Directions
Reproduce the listing below with "zero-indexed" swapped for "zero-based" everywhere and nothing else changed. Leave the pictures out.

Data records
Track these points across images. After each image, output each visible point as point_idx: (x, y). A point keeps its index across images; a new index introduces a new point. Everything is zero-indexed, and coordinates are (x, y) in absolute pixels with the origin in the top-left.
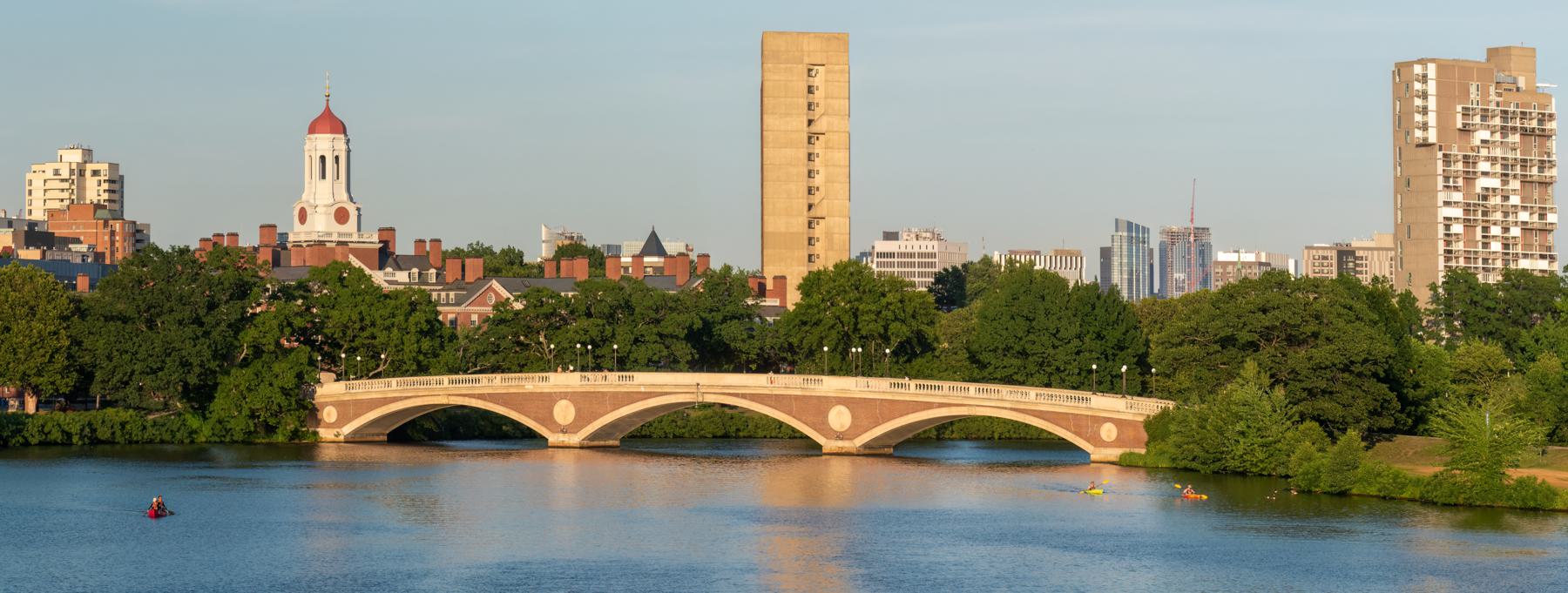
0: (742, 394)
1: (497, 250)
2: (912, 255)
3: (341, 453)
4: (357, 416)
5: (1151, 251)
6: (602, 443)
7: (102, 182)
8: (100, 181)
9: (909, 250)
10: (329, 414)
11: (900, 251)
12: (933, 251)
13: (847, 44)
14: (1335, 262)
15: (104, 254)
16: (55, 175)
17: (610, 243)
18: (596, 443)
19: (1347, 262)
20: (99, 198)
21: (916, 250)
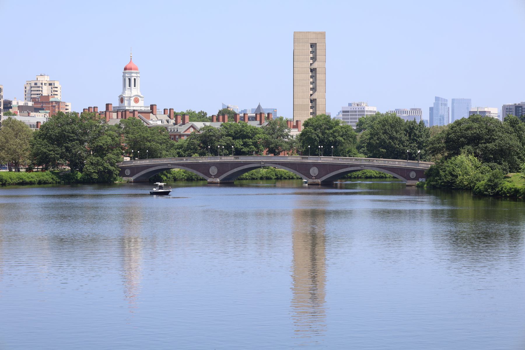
0: (279, 163)
1: (197, 112)
2: (355, 111)
3: (494, 209)
4: (137, 173)
5: (449, 108)
6: (228, 181)
7: (53, 88)
8: (52, 87)
9: (355, 110)
10: (127, 173)
11: (351, 110)
12: (356, 110)
13: (325, 35)
14: (514, 110)
15: (311, 109)
16: (35, 85)
17: (518, 102)
18: (225, 181)
19: (519, 110)
20: (52, 93)
21: (357, 109)
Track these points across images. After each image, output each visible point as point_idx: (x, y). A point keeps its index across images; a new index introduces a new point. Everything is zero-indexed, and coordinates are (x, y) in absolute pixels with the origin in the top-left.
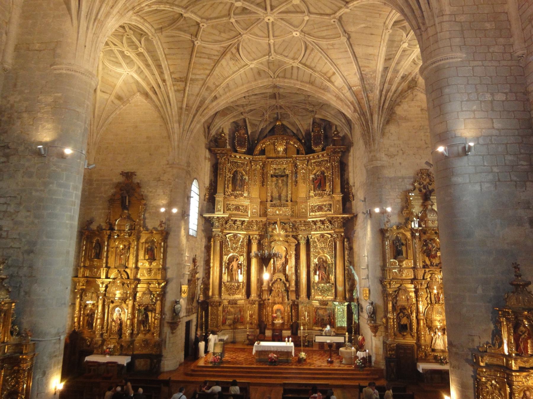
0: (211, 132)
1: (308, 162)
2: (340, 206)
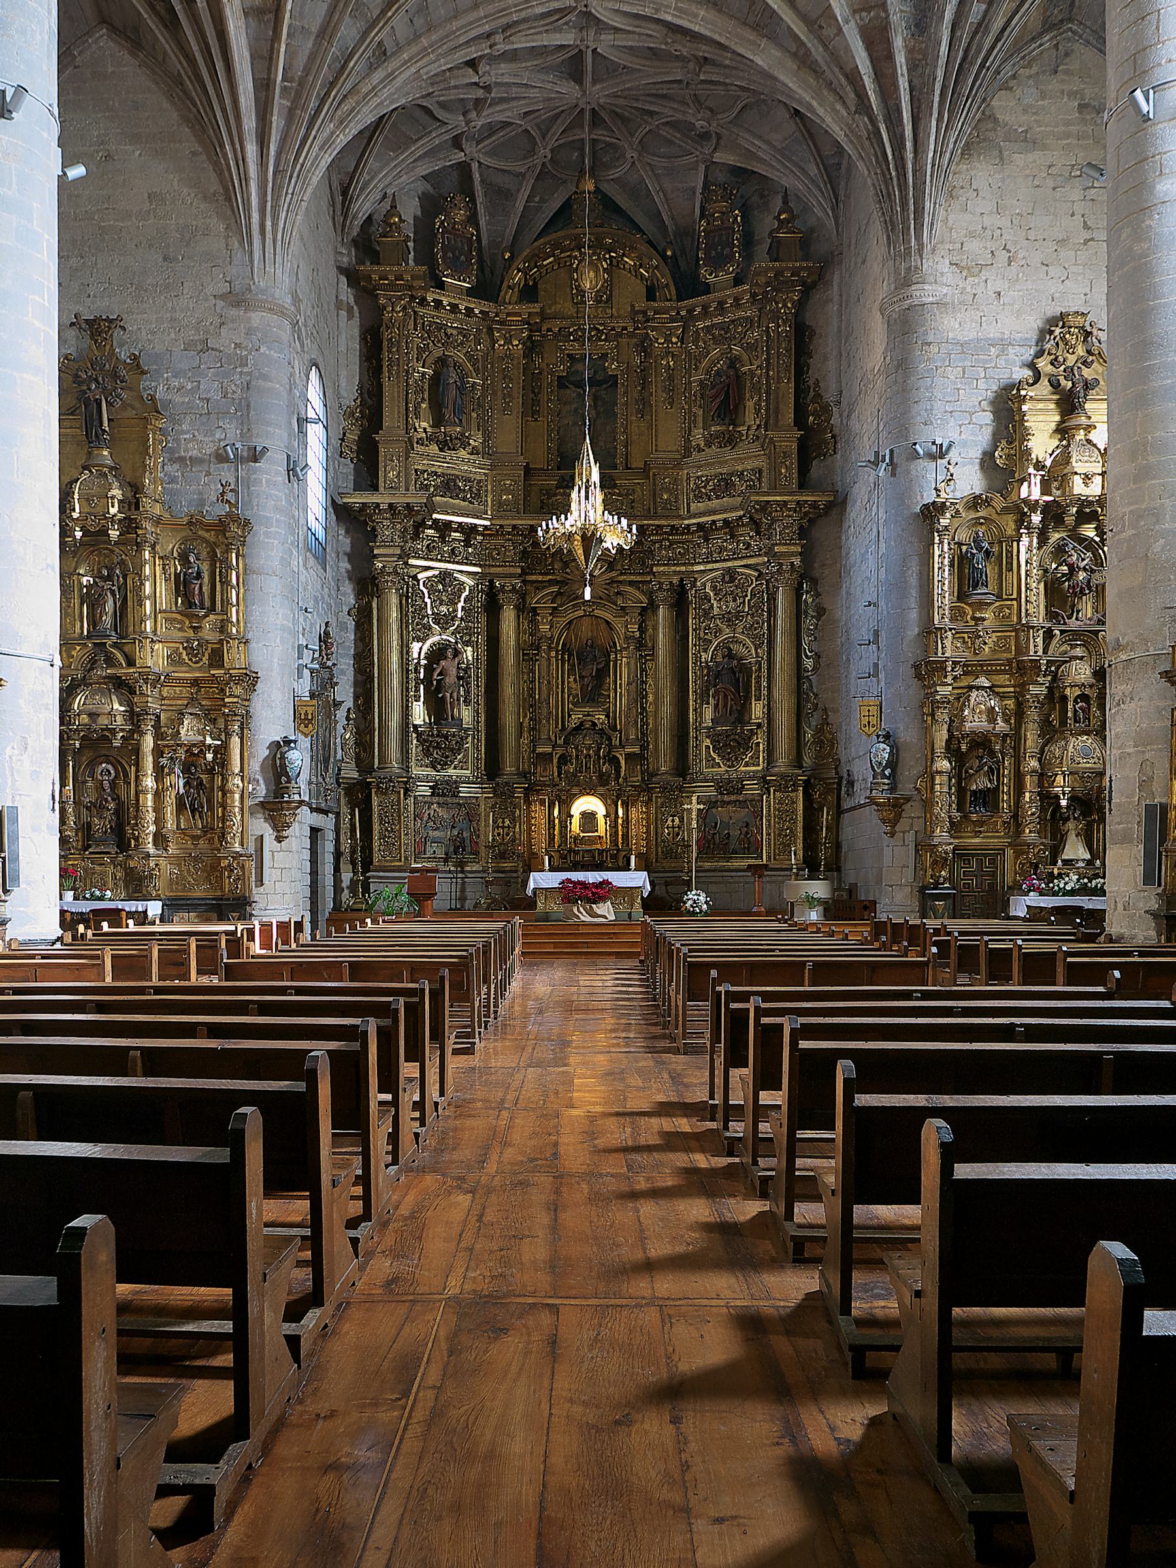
0: (355, 207)
1: (685, 329)
2: (789, 470)
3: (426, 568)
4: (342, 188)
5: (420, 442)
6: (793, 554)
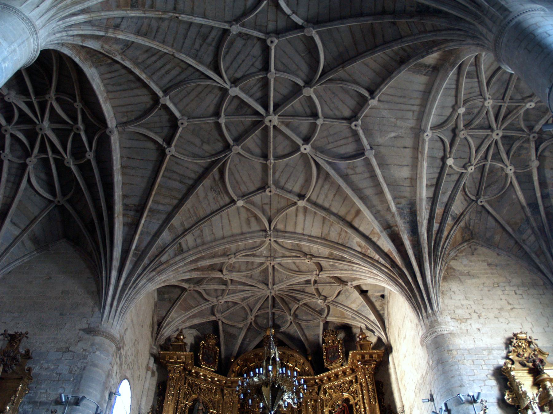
0: (163, 331)
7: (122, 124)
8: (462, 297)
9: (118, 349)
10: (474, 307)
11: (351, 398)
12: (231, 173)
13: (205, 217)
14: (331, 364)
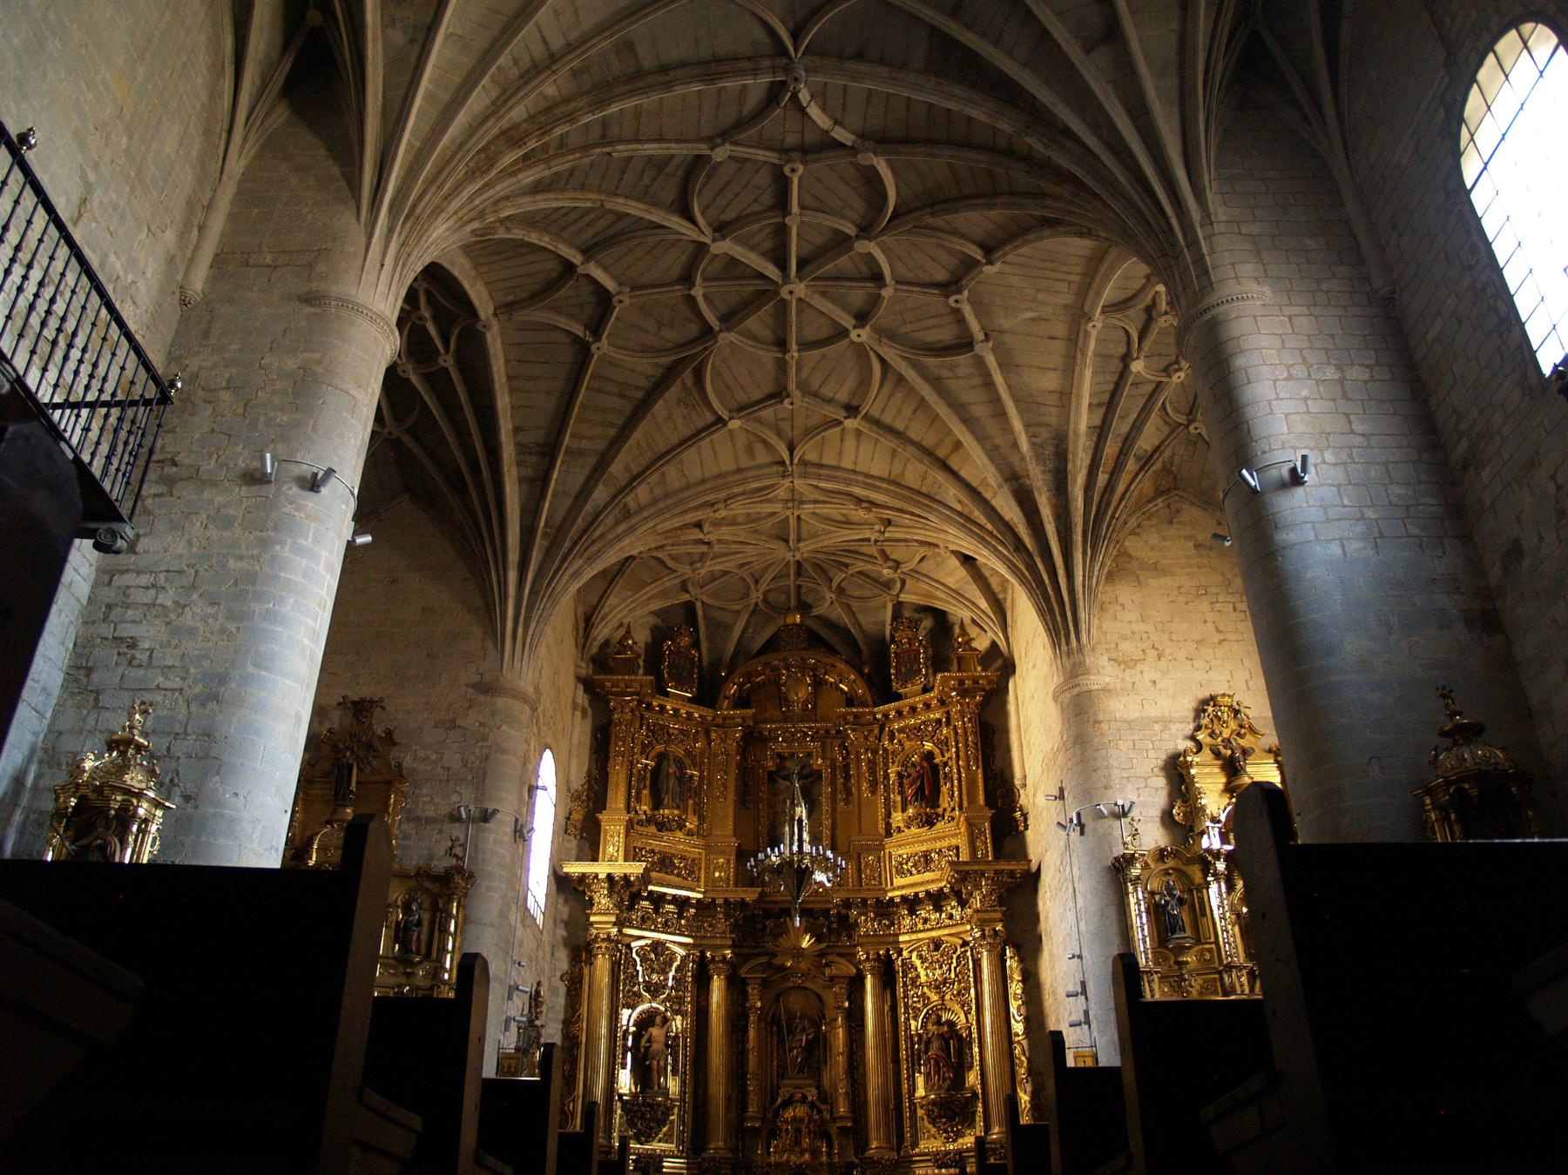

Solved exercise
Track these points across images. After each image, output each visible point as point_idx: (x, y). A point keeps its index across images; a new index introduces a new point. Everything is zero-based, and coordinates are (x, y) in absolute pixels with the origin in the top-left.
0: (742, 394)
1: (497, 250)
2: (912, 255)
3: (341, 453)
4: (357, 416)
5: (1151, 251)
6: (602, 443)
7: (102, 182)
8: (100, 181)
9: (909, 250)
10: (329, 414)
11: (900, 251)
12: (933, 251)
13: (847, 44)
14: (1335, 262)
15: (104, 254)
16: (55, 175)
17: (610, 243)
18: (596, 443)
19: (1347, 262)
20: (99, 198)
21: (916, 250)
0: (279, 163)
1: (197, 112)
2: (355, 111)
3: (494, 209)
4: (137, 173)
5: (449, 108)
6: (228, 181)
7: (53, 88)
8: (52, 87)
9: (355, 110)
10: (127, 173)
11: (351, 110)
12: (356, 110)
13: (325, 35)
14: (514, 110)
15: (311, 109)
16: (35, 85)
17: (518, 102)
18: (225, 181)
19: (519, 110)
20: (52, 93)
21: (357, 109)
Track these points across images. After each image, output each visible point as point_idx: (x, y). A point keeps its index across images; a new index introduces a new point. Everything is zero-based, and coordinates are (x, y) in absolute pixels with the origin in the top-left.
0: (211, 132)
1: (308, 162)
2: (340, 206)
0: (355, 207)
1: (685, 329)
2: (789, 470)
3: (426, 568)
4: (342, 188)
5: (420, 442)
6: (793, 554)
0: (163, 331)
7: (122, 124)
8: (462, 297)
9: (118, 349)
10: (474, 307)
11: (351, 398)
12: (231, 173)
13: (205, 217)
14: (331, 364)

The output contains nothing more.